Collected data START

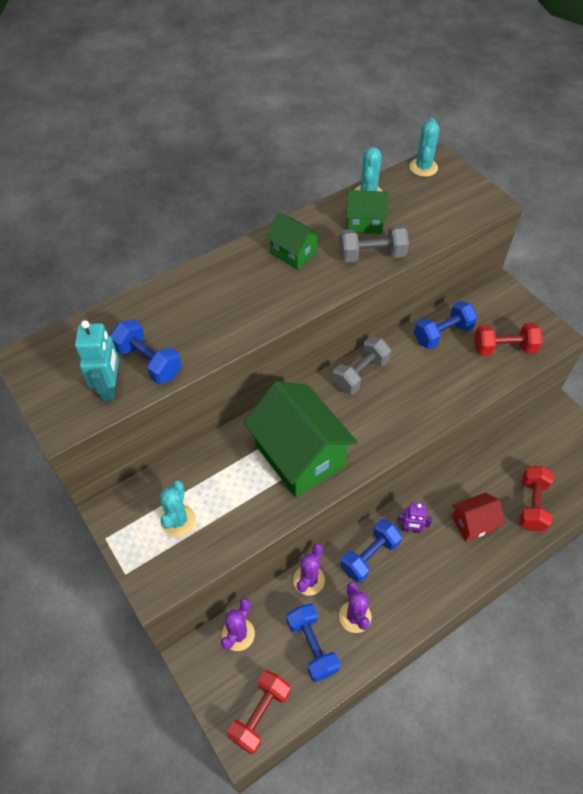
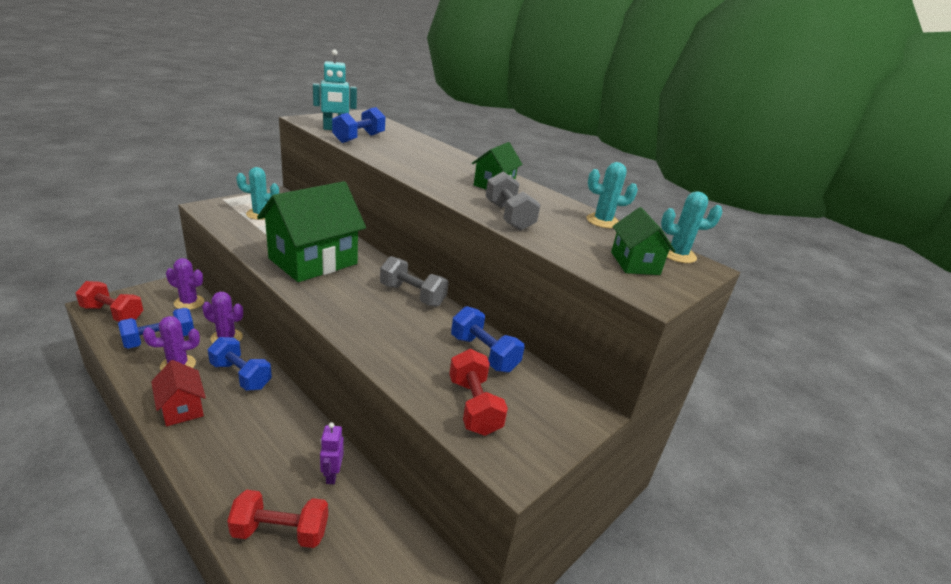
camera: 75 degrees right, 25 degrees down
(364, 223) = (555, 216): green house -> green house (635, 263)
(410, 529) = (266, 407): purple robot -> purple robot (332, 475)
(473, 523) = (263, 463): red house -> red house (182, 408)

Collected data END

_Problem:_ From the listing, extract all text exactly as given and drop any picture.

_Result:_
camera: 75 degrees right, 25 degrees down
(364, 223) = (555, 216): green house -> green house (635, 263)
(410, 529) = (266, 407): purple robot -> purple robot (332, 475)
(473, 523) = (263, 463): red house -> red house (182, 408)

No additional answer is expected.